Input data:
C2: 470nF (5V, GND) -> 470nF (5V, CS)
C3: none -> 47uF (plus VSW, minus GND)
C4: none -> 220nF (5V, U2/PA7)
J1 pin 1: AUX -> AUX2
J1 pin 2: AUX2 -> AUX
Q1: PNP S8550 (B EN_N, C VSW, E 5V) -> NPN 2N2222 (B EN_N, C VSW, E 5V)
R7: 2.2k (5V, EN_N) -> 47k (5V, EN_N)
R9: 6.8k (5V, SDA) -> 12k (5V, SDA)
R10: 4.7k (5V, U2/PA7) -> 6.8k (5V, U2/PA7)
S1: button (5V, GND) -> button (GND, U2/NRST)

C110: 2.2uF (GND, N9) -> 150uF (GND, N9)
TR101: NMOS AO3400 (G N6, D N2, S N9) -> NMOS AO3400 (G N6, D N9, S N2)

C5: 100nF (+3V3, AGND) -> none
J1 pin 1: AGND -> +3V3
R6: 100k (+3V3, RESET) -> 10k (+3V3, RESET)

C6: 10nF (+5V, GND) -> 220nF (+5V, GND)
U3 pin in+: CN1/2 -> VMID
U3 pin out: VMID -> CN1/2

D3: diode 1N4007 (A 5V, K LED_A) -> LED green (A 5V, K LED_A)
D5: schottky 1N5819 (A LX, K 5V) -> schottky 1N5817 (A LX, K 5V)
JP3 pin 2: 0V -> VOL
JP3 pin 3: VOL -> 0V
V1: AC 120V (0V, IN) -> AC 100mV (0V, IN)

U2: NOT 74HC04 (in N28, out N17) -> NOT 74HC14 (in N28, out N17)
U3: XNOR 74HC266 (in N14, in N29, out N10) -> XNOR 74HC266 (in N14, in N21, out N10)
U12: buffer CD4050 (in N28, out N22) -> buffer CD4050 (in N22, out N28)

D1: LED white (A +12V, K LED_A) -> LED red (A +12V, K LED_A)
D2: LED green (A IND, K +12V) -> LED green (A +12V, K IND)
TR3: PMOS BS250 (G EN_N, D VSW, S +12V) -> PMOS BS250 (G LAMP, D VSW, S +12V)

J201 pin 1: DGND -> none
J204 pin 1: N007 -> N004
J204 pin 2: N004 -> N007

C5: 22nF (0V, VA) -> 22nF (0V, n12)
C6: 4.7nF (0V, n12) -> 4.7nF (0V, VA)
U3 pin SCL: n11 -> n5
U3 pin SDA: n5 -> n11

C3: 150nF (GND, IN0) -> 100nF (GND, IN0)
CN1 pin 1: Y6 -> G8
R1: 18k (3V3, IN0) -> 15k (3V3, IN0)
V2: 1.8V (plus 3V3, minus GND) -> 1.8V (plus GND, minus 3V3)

Task:
Repeat back all of the material, character for character.

Answer:
C2: 470nF (5V, GND) -> 470nF (5V, CS)
C3: none -> 47uF (plus VSW, minus GND)
C4: none -> 220nF (5V, U2/PA7)
J1 pin 1: AUX -> AUX2
J1 pin 2: AUX2 -> AUX
Q1: PNP S8550 (B EN_N, C VSW, E 5V) -> NPN 2N2222 (B EN_N, C VSW, E 5V)
R7: 2.2k (5V, EN_N) -> 47k (5V, EN_N)
R9: 6.8k (5V, SDA) -> 12k (5V, SDA)
R10: 4.7k (5V, U2/PA7) -> 6.8k (5V, U2/PA7)
S1: button (5V, GND) -> button (GND, U2/NRST)

C110: 2.2uF (GND, N9) -> 150uF (GND, N9)
TR101: NMOS AO3400 (G N6, D N2, S N9) -> NMOS AO3400 (G N6, D N9, S N2)

C5: 100nF (+3V3, AGND) -> none
J1 pin 1: AGND -> +3V3
R6: 100k (+3V3, RESET) -> 10k (+3V3, RESET)

C6: 10nF (+5V, GND) -> 220nF (+5V, GND)
U3 pin in+: CN1/2 -> VMID
U3 pin out: VMID -> CN1/2

D3: diode 1N4007 (A 5V, K LED_A) -> LED green (A 5V, K LED_A)
D5: schottky 1N5819 (A LX, K 5V) -> schottky 1N5817 (A LX, K 5V)
JP3 pin 2: 0V -> VOL
JP3 pin 3: VOL -> 0V
V1: AC 120V (0V, IN) -> AC 100mV (0V, IN)

U2: NOT 74HC04 (in N28, out N17) -> NOT 74HC14 (in N28, out N17)
U3: XNOR 74HC266 (in N14, in N29, out N10) -> XNOR 74HC266 (in N14, in N21, out N10)
U12: buffer CD4050 (in N28, out N22) -> buffer CD4050 (in N22, out N28)

D1: LED white (A +12V, K LED_A) -> LED red (A +12V, K LED_A)
D2: LED green (A IND, K +12V) -> LED green (A +12V, K IND)
TR3: PMOS BS250 (G EN_N, D VSW, S +12V) -> PMOS BS250 (G LAMP, D VSW, S +12V)

J201 pin 1: DGND -> none
J204 pin 1: N007 -> N004
J204 pin 2: N004 -> N007

C5: 22nF (0V, VA) -> 22nF (0V, n12)
C6: 4.7nF (0V, n12) -> 4.7nF (0V, VA)
U3 pin SCL: n11 -> n5
U3 pin SDA: n5 -> n11

C3: 150nF (GND, IN0) -> 100nF (GND, IN0)
CN1 pin 1: Y6 -> G8
R1: 18k (3V3, IN0) -> 15k (3V3, IN0)
V2: 1.8V (plus 3V3, minus GND) -> 1.8V (plus GND, minus 3V3)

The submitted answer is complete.